Problem requirements: Update the material starting with the line that contains "black cross at" and going on through the line that contains "black diamond at", changing "rotated" to "turned" wherever it appears and keeping everything else the same. Leave the picture lines out of your answer.

Material:

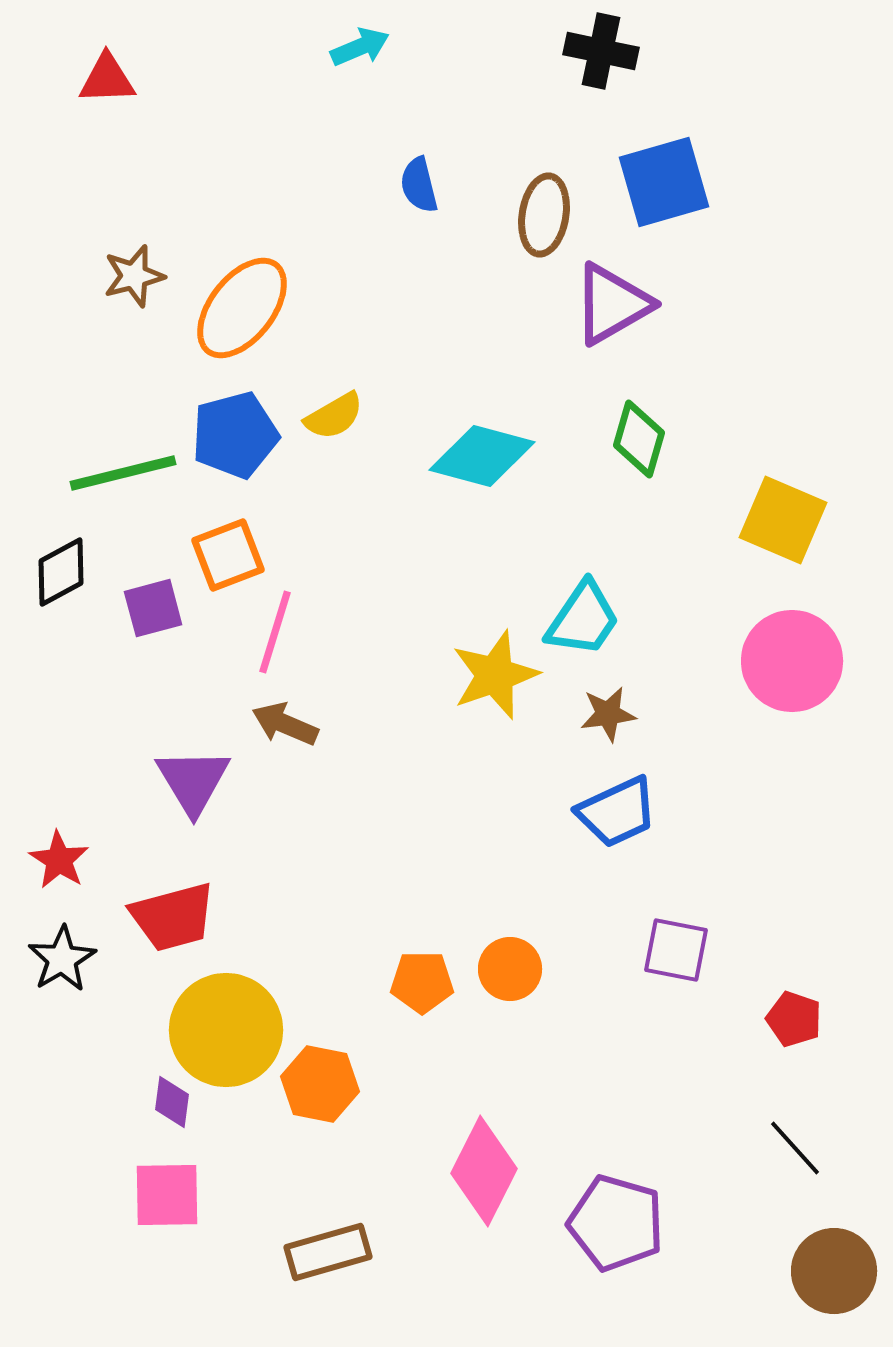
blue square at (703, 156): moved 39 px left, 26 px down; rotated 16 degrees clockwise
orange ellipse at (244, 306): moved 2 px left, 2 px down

* * *

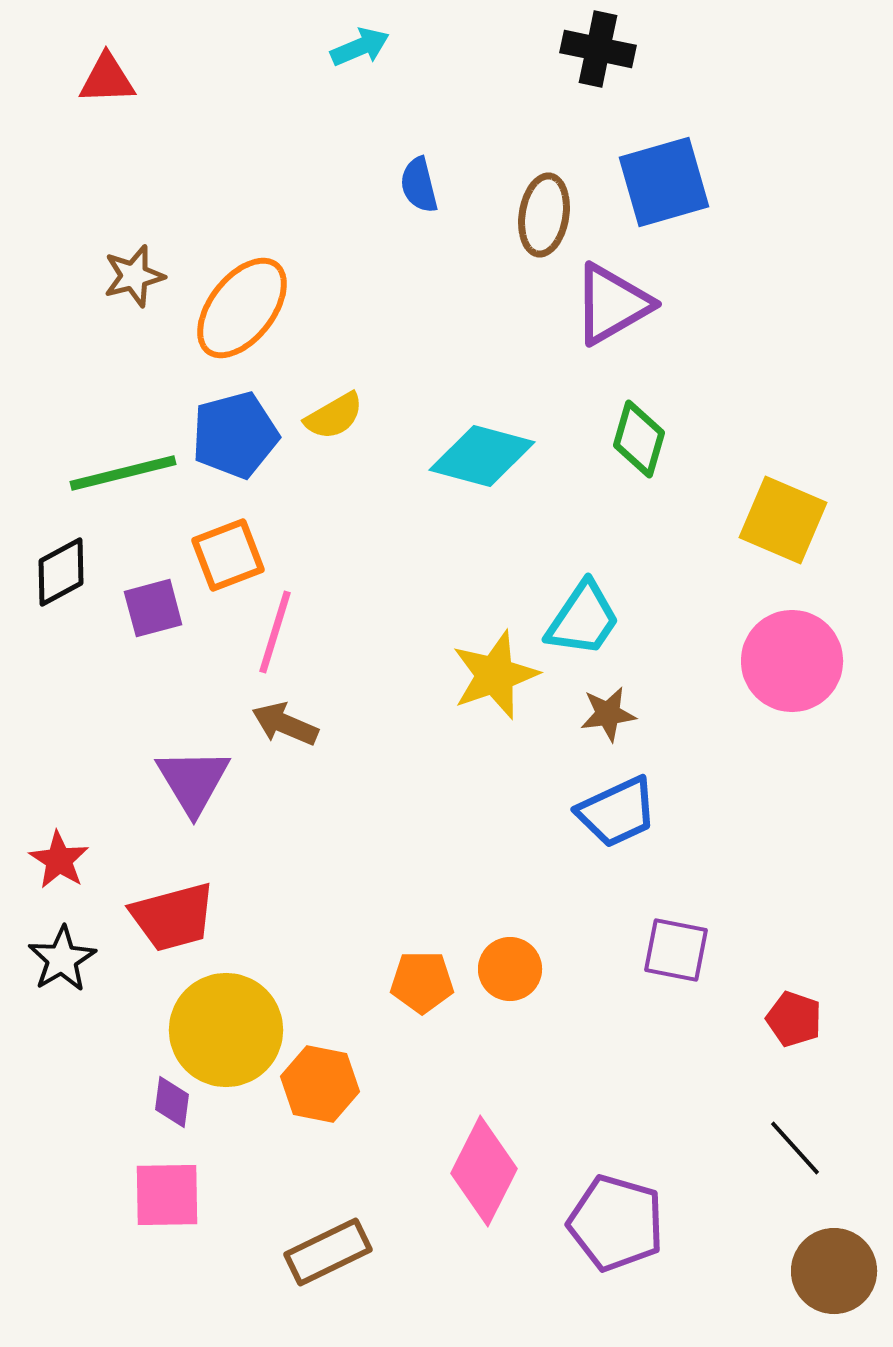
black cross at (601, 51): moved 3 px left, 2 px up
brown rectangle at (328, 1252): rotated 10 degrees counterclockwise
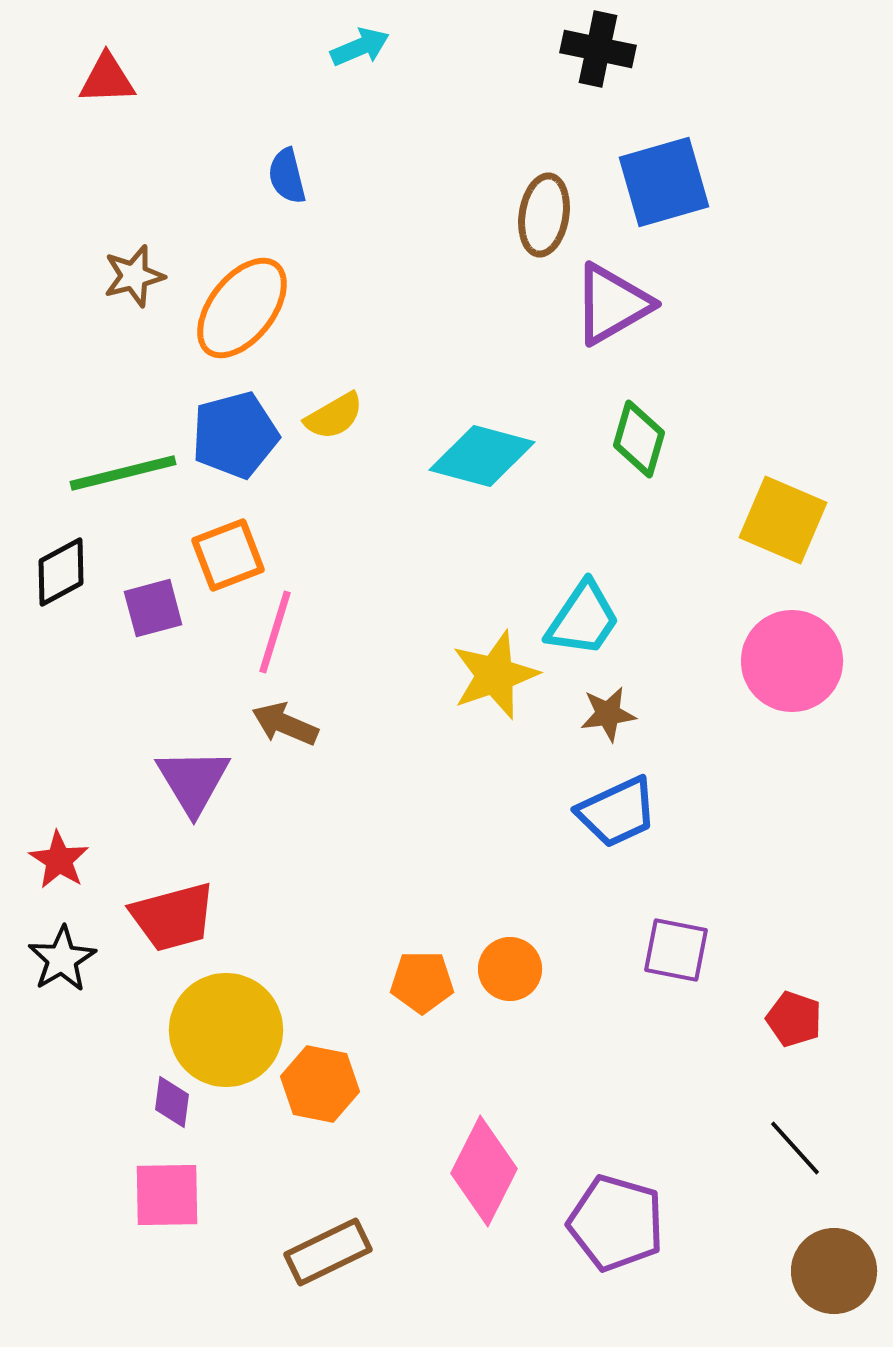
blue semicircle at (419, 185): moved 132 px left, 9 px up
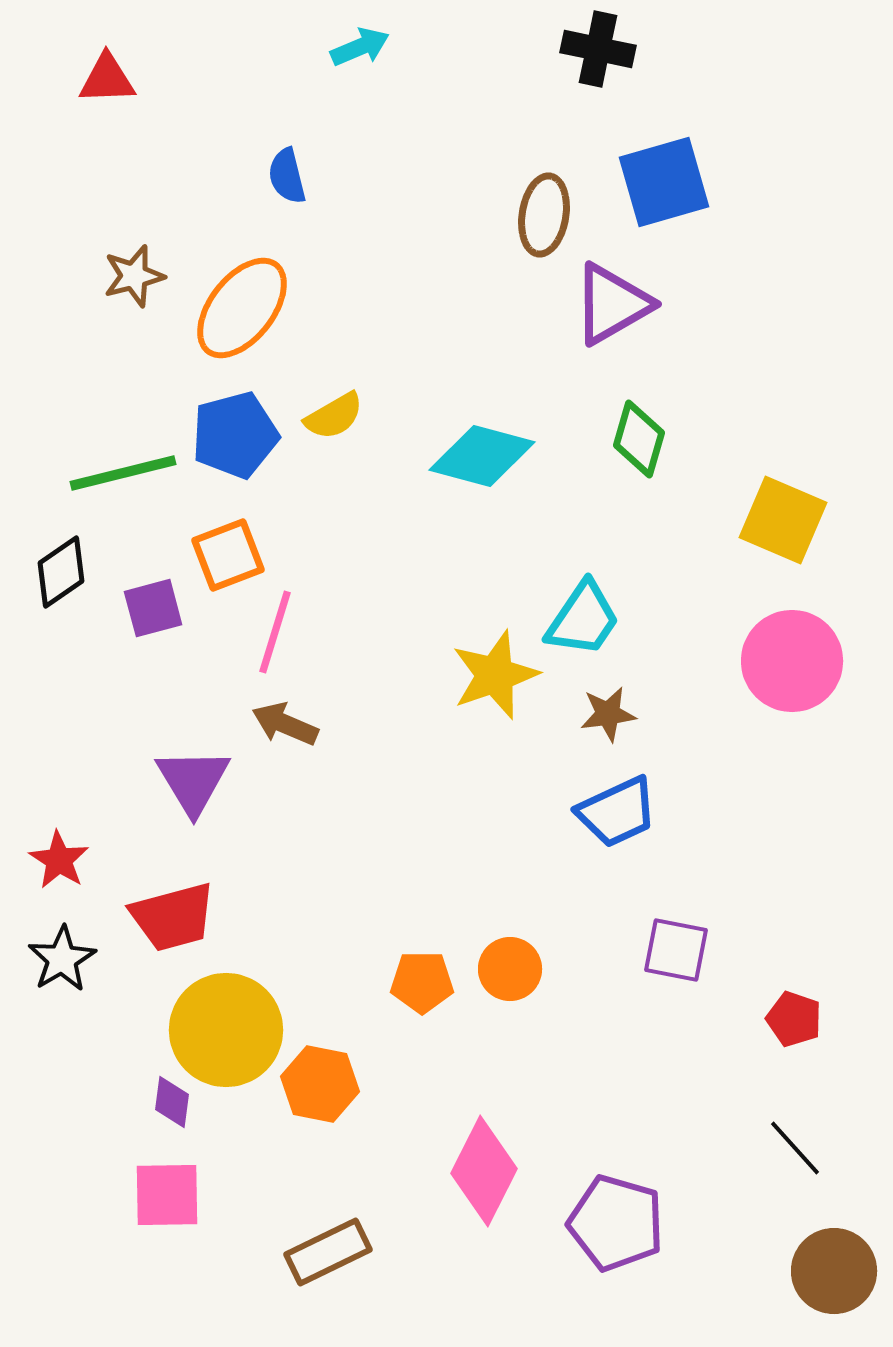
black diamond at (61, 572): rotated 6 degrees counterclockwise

Expected output:
black cross at (601, 51): moved 3 px left, 2 px up
brown rectangle at (328, 1252): turned 10 degrees counterclockwise
blue semicircle at (419, 185): moved 132 px left, 9 px up
black diamond at (61, 572): turned 6 degrees counterclockwise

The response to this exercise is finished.